What is being asked
Tell how many lines in the following entries include the word "bucket", giving the figure alone.

[Scene change data]
------------------------------------------------------------------------
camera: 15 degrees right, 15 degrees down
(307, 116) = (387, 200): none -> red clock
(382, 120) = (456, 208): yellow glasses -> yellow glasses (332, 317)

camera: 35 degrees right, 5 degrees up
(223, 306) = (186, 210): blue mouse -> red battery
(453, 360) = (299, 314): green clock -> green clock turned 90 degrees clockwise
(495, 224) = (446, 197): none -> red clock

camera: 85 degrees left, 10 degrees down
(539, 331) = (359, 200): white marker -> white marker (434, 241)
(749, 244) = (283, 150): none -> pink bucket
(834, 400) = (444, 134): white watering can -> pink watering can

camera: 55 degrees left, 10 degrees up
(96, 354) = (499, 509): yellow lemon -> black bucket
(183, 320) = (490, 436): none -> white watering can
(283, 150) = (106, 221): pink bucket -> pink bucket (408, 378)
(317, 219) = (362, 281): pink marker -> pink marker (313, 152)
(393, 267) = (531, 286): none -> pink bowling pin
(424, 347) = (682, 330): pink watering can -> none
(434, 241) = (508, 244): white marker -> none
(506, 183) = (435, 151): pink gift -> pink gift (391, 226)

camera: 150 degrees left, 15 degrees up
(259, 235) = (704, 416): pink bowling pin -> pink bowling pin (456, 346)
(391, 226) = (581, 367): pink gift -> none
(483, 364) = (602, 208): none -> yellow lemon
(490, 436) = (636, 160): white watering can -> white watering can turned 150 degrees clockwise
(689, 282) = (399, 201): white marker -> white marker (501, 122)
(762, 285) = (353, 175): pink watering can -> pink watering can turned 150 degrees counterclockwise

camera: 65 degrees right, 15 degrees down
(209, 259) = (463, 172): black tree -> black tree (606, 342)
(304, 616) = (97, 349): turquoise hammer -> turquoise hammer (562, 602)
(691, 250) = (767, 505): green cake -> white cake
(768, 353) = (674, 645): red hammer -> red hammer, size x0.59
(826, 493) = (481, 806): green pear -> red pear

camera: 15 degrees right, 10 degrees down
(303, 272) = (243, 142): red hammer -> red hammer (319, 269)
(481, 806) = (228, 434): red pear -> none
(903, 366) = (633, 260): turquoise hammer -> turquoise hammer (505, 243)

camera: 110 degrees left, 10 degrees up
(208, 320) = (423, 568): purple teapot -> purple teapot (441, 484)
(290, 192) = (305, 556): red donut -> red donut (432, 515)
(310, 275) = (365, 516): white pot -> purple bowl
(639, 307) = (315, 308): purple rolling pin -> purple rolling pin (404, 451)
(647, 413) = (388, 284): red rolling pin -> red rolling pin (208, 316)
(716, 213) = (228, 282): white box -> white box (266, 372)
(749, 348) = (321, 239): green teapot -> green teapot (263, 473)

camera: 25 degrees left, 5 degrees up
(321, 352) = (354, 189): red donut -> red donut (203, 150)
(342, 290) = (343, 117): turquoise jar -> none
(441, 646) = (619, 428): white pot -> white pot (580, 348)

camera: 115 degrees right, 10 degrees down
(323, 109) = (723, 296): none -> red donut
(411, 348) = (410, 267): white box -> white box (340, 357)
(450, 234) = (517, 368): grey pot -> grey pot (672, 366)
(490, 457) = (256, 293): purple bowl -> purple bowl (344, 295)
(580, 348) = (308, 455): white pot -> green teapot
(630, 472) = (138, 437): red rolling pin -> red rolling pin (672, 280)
------------------------------------------------------------------------
Answer to the problem
3